- _WORK ITEM_: Pull out every line below containing the word "carton".

(Excerpts from a dataset)
◆ ◆ ◆ ◆ ◆ ◆ ◆

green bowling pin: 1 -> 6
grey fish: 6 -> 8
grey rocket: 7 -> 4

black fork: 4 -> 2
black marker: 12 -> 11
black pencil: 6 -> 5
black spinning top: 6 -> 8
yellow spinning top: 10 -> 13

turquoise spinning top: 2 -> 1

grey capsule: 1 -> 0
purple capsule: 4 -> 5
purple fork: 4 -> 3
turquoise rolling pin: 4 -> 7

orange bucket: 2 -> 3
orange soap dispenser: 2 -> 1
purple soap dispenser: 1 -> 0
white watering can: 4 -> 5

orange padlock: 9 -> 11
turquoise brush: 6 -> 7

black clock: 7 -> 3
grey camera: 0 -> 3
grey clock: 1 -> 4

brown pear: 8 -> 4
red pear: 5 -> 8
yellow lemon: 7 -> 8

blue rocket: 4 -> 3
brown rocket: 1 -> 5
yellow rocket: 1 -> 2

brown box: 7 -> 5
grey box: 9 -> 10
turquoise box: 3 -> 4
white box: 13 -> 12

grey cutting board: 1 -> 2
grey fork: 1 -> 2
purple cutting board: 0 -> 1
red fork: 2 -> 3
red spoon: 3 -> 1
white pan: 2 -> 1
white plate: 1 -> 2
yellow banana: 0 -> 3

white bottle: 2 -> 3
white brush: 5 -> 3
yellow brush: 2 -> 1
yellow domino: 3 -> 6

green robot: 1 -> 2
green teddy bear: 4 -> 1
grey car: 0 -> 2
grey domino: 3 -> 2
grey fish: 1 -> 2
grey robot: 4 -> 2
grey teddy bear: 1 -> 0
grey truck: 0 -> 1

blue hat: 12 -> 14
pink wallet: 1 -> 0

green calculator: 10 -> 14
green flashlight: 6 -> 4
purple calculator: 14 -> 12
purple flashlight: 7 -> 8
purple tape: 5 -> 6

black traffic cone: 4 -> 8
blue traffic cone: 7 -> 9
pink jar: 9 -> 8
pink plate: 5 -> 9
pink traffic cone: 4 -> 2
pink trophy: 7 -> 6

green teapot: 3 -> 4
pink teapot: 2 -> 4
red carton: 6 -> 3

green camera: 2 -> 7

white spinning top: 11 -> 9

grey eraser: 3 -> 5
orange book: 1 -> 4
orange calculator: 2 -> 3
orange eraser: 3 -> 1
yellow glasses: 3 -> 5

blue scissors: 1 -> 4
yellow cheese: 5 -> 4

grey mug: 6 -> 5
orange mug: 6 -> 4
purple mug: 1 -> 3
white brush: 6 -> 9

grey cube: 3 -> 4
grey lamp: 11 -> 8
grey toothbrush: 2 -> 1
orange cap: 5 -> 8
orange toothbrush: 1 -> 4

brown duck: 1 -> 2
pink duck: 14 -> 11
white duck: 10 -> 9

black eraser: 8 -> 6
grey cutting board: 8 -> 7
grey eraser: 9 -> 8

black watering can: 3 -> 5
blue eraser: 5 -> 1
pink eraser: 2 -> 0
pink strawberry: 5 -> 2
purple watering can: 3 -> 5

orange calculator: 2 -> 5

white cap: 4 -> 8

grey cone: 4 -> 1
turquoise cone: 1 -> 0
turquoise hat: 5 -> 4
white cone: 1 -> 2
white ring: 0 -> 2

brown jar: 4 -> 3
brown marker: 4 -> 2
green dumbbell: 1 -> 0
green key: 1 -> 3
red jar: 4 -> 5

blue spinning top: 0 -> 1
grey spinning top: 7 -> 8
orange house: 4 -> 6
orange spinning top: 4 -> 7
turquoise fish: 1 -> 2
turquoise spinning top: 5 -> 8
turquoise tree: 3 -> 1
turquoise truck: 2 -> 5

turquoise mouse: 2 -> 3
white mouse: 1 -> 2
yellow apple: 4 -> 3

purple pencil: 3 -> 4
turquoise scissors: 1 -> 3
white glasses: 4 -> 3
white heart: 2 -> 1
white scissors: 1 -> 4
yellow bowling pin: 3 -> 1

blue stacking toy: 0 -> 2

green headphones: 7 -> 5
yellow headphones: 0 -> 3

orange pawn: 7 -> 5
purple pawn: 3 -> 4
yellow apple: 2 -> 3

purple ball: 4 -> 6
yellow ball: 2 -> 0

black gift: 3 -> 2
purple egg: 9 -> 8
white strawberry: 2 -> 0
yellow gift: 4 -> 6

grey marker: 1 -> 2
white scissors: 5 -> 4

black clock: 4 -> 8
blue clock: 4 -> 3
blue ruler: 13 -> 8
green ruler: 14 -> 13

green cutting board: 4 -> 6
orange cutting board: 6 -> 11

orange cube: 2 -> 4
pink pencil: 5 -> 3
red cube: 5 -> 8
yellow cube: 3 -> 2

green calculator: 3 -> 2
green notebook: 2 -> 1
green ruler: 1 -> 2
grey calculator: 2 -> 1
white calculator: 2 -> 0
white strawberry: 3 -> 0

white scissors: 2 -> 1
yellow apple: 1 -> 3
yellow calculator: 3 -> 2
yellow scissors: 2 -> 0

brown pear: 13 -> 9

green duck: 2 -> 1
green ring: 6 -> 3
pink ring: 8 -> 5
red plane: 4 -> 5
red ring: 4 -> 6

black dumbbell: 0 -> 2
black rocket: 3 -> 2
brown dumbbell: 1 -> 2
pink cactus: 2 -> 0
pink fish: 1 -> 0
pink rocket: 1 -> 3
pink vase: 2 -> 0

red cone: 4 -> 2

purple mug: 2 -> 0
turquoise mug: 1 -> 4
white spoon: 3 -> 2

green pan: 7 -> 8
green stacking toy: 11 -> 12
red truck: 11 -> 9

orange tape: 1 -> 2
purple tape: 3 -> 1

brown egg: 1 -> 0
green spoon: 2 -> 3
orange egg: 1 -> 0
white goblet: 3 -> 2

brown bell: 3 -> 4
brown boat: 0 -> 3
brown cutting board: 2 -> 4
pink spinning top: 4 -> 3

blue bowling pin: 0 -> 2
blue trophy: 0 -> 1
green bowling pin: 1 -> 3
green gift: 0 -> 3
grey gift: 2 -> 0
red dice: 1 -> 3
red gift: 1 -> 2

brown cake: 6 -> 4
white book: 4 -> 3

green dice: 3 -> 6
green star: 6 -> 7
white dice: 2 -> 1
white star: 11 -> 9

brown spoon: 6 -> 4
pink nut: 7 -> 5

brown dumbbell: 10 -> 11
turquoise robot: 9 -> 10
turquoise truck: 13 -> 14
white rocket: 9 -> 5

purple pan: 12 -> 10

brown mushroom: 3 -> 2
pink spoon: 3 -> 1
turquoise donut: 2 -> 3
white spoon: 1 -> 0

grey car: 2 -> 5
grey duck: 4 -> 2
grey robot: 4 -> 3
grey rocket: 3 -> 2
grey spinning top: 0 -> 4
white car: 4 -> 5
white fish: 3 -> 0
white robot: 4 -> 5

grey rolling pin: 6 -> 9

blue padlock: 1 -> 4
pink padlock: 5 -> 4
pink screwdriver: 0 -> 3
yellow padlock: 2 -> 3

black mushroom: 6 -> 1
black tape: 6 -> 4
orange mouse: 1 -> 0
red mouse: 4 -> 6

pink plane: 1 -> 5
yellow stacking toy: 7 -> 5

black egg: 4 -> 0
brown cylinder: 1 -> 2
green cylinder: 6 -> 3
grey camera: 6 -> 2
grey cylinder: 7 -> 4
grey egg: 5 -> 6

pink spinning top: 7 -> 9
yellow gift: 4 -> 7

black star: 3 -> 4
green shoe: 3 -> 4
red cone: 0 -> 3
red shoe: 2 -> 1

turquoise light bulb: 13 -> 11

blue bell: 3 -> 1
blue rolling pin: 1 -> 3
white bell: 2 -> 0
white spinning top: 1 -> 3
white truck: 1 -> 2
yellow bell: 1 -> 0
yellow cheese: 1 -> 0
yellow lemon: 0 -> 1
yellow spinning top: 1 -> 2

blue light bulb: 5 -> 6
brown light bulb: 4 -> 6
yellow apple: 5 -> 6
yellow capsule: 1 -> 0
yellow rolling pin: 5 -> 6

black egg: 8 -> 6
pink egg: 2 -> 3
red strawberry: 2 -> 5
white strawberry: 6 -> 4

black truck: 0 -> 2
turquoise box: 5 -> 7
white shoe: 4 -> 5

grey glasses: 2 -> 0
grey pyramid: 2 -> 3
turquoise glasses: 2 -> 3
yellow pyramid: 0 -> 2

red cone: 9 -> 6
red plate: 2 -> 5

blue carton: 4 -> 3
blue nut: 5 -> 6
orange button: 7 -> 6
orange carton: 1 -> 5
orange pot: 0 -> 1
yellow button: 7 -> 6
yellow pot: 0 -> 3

◆ ◆ ◆ ◆ ◆ ◆ ◆

- _EXERCISE RESULT_:
red carton: 6 -> 3
blue carton: 4 -> 3
orange carton: 1 -> 5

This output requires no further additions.